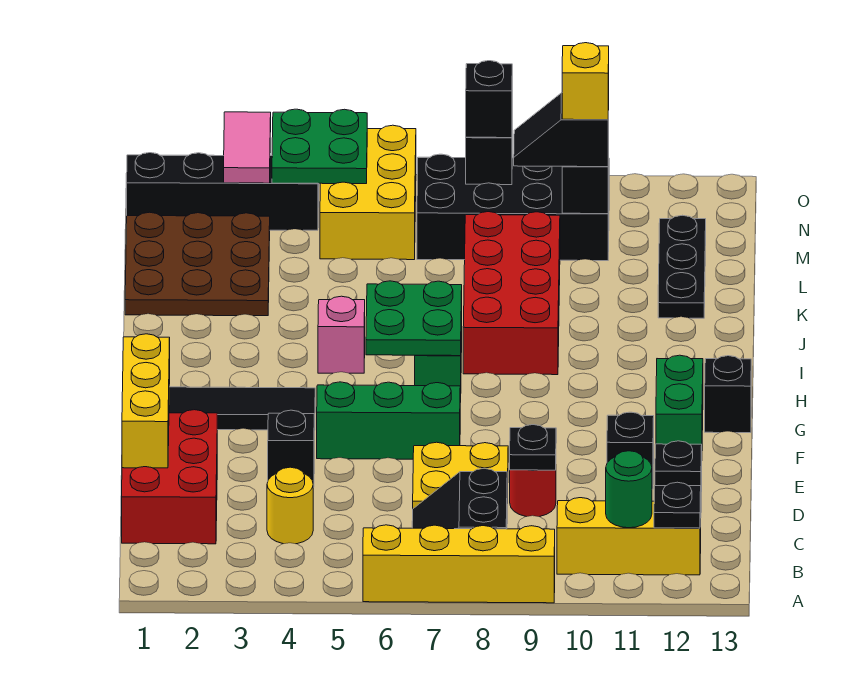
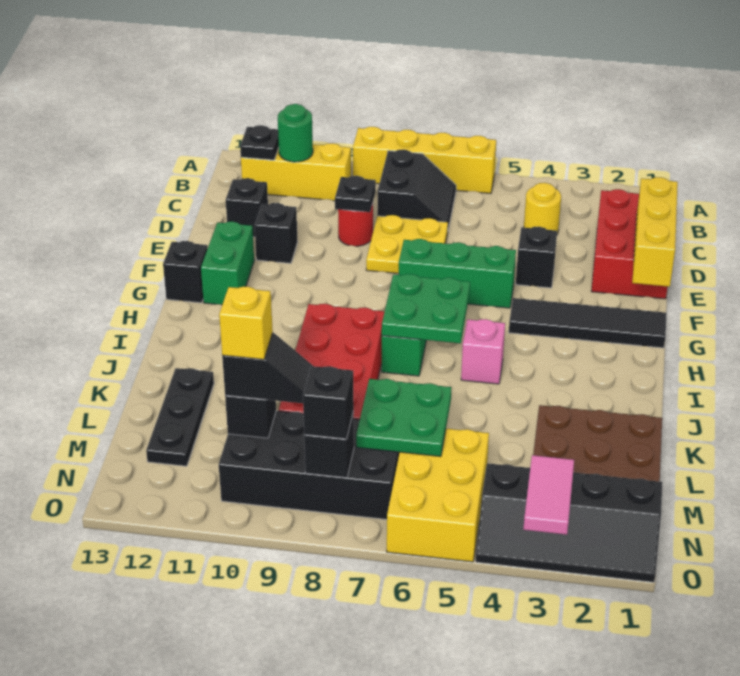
green 2x2 plate [272,109,367,184] -> green 2x2 plate moved to [356,379,452,456]

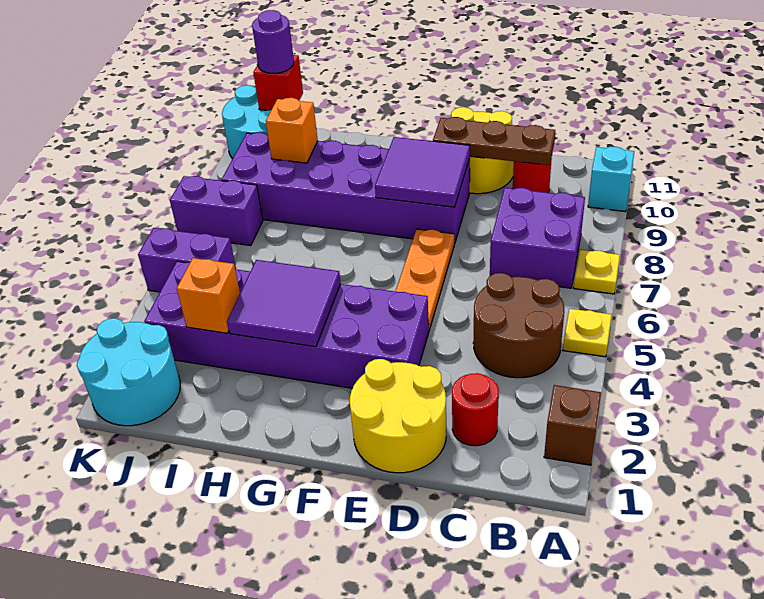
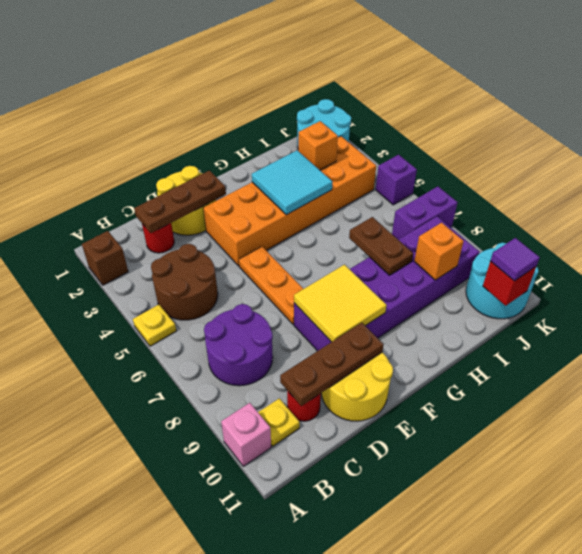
yellow 1x1 plate [574,250,620,294] -> yellow 1x1 plate moved to [258,398,300,446]
cyan 1x1 brick [588,147,634,212] -> pink 1x1 brick [221,403,271,466]
purple 2x2 brick [490,188,585,288] -> purple 2x2 round brick [204,304,273,386]
none -> brown 1x3 plate [134,171,226,233]
purple 2x6 brick [144,261,429,388] -> orange 2x6 brick [203,136,376,266]
purple 2x2 tile [375,137,470,207] -> yellow 2x2 tile [294,265,387,342]
purple 2x2 tile [227,260,341,347] -> cyan 2x2 tile [252,150,333,215]
none -> brown 1x2 plate [349,217,413,275]
purple 1x2 brick [138,228,236,292] -> purple 1x1 brick [376,155,417,205]
purple 1x1 round brick [252,10,294,73] -> purple 1x1 tile [490,238,540,281]

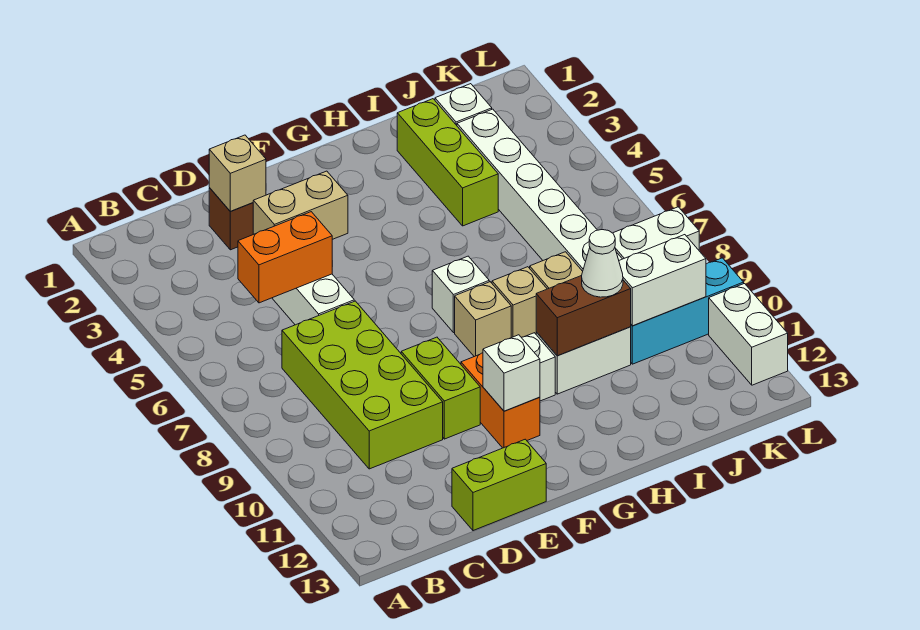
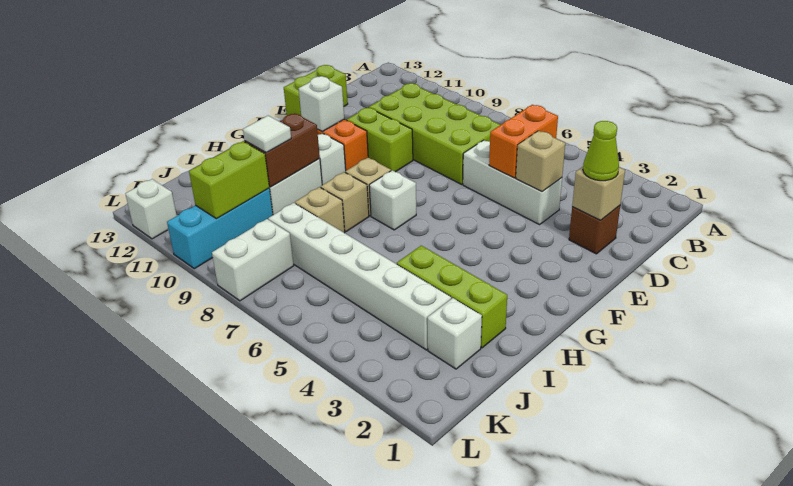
none -> lime 1x1 cone [583,121,619,181]
tan 1x2 brick [253,171,348,239] -> tan 1x1 brick [516,131,565,192]
white 1x1 cone [582,230,623,297] -> white 1x1 tile [243,116,291,153]
white 1x2 brick [619,235,706,326] -> lime 1x2 brick [189,142,269,219]
white 1x2 brick [709,284,788,385] -> white 1x1 brick [126,179,177,239]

____________________

### Description of the task
Among the lines of the data above, count those holding "none" and state only the number.

### Solution to this task
3